> **Data for analysis**
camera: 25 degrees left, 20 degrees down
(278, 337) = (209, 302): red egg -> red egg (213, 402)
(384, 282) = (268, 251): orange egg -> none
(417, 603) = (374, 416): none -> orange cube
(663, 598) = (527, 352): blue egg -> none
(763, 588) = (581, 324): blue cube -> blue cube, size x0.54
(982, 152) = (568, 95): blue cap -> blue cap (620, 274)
...
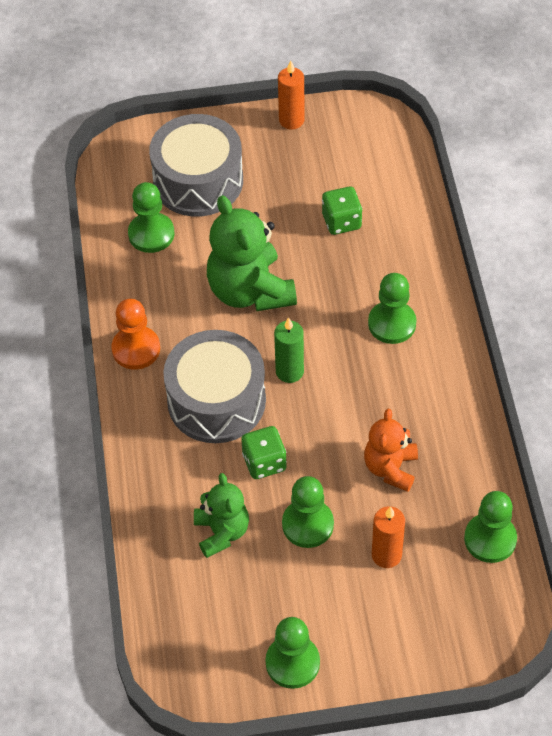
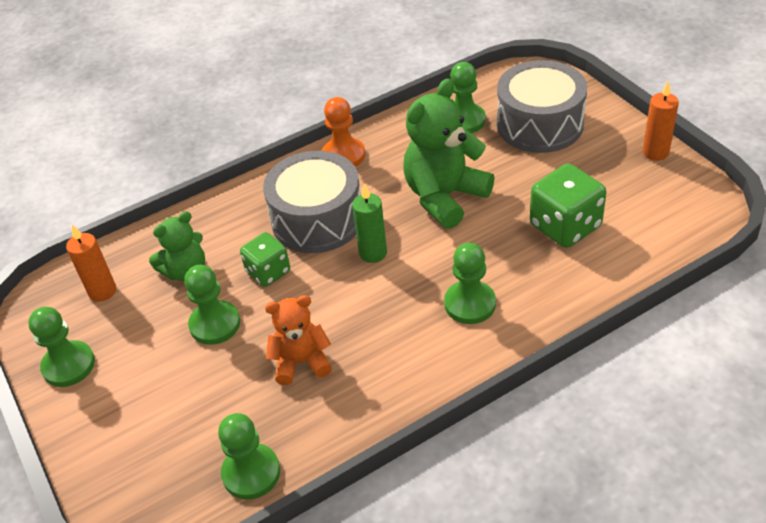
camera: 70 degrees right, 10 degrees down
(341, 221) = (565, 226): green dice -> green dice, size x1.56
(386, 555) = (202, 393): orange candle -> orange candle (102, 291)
...
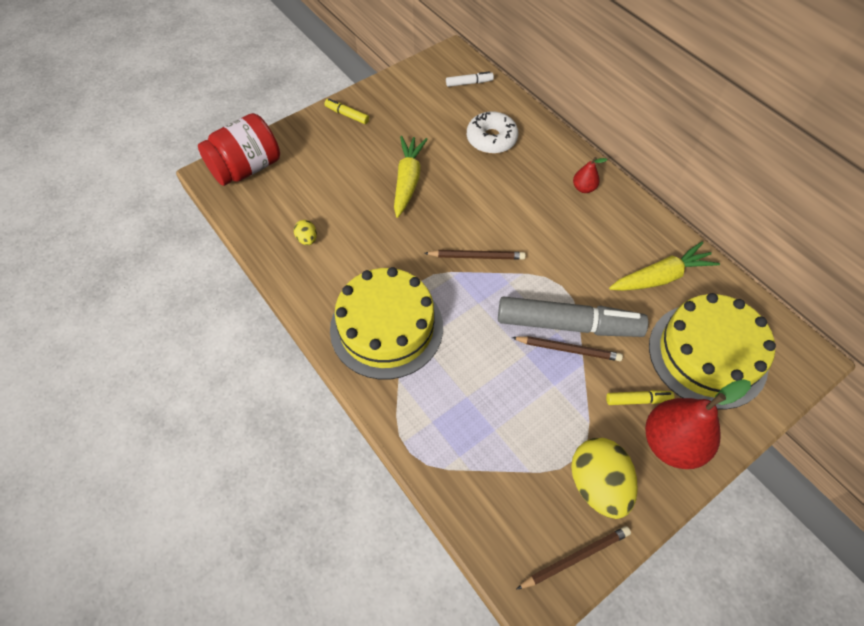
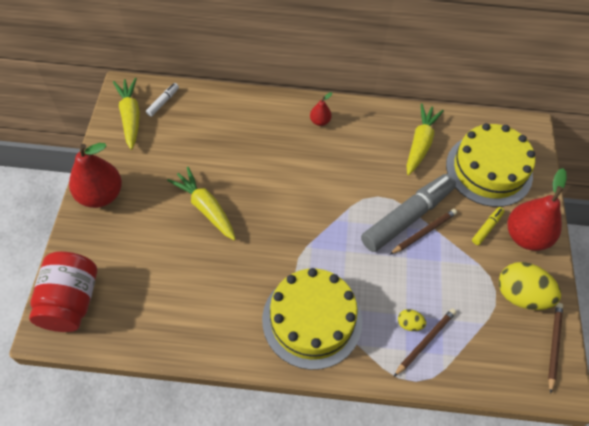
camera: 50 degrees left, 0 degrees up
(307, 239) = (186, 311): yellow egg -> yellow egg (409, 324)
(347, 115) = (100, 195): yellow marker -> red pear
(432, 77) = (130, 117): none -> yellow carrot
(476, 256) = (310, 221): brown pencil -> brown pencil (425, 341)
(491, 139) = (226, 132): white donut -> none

> **The problem**
Give again exactly, and only, the lines above starting at the one with "(278, 337) = (209, 302): red" and ending at the one with "(982, 152) = (568, 95): blue".

> **Your solution**
(278, 337) = (209, 302): red egg -> red egg (213, 402)
(384, 282) = (268, 251): orange egg -> none
(417, 603) = (374, 416): none -> orange cube
(663, 598) = (527, 352): blue egg -> none
(763, 588) = (581, 324): blue cube -> blue cube, size x0.54
(982, 152) = (568, 95): blue cap -> blue cap (620, 274)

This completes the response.